• [CONSIGNE]: Pouvez-vous citer mot pour mot les lignes allant de celle qui contient « desolate (186, 1499) » jusqu'à celle qui contient « squally (230, 1299) », celle-ci incluse ?

================================

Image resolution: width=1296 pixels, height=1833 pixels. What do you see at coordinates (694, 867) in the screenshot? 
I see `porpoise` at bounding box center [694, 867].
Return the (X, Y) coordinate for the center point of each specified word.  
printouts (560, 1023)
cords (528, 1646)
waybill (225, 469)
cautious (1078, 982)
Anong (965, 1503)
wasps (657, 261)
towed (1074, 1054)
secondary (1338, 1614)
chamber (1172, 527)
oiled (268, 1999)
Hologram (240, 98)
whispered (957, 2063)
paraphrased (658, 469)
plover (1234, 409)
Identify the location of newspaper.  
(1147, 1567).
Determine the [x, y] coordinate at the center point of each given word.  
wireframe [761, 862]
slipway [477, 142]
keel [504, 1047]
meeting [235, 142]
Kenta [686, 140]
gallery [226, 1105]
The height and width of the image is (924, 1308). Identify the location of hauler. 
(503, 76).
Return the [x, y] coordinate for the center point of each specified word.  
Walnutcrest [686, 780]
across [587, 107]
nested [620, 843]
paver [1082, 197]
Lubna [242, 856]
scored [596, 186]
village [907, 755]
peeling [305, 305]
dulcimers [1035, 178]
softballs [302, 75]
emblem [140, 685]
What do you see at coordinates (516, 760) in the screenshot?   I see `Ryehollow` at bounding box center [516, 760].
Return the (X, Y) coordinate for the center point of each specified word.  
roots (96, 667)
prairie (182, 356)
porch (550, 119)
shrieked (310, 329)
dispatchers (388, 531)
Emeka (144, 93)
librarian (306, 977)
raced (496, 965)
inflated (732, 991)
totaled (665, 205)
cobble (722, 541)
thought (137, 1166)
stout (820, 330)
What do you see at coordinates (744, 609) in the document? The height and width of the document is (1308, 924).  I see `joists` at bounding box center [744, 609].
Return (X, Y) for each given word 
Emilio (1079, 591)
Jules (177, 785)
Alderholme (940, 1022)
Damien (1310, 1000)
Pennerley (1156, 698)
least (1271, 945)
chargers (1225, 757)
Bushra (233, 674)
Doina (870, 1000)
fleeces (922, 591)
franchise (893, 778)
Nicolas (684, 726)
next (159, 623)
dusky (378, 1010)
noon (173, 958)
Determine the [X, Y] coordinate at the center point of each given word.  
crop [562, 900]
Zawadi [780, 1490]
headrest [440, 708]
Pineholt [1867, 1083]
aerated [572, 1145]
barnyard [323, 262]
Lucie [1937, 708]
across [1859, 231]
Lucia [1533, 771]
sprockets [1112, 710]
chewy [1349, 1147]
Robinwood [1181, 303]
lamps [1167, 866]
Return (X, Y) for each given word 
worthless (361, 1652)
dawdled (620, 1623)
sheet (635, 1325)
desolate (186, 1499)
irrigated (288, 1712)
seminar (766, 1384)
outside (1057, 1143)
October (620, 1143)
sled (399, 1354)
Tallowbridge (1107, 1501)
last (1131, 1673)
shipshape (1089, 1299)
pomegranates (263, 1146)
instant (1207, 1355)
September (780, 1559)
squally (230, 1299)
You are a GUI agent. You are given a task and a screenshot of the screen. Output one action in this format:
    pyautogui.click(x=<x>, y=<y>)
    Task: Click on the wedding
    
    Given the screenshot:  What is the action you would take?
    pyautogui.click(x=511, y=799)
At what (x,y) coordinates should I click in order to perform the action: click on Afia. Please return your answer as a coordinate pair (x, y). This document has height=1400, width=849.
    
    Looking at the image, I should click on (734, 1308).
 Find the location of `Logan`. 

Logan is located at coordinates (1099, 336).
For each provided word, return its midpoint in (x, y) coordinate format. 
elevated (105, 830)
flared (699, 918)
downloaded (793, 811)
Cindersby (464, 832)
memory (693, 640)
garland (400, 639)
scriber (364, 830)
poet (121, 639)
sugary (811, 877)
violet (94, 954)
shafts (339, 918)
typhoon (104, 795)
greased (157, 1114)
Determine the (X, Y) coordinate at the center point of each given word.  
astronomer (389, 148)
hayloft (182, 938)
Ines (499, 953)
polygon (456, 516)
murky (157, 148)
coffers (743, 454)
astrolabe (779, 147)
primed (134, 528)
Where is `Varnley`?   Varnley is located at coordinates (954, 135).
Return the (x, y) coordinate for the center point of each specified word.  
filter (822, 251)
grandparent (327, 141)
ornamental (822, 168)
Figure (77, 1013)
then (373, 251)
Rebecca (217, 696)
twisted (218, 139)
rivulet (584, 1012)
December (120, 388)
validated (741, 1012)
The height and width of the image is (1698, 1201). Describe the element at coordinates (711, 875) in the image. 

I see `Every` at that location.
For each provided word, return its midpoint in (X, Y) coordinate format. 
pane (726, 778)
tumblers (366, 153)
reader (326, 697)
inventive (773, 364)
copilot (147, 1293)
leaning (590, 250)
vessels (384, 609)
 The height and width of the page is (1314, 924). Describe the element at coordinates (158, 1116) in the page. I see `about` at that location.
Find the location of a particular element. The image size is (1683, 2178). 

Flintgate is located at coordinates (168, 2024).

================================

• [SOLUTION RÉDIGÉE]:
desolate (186, 1499)
irrigated (288, 1712)
seminar (766, 1384)
outside (1057, 1143)
October (620, 1143)
sled (399, 1354)
Tallowbridge (1107, 1501)
last (1131, 1673)
shipshape (1089, 1299)
pomegranates (263, 1146)
instant (1207, 1355)
September (780, 1559)
squally (230, 1299)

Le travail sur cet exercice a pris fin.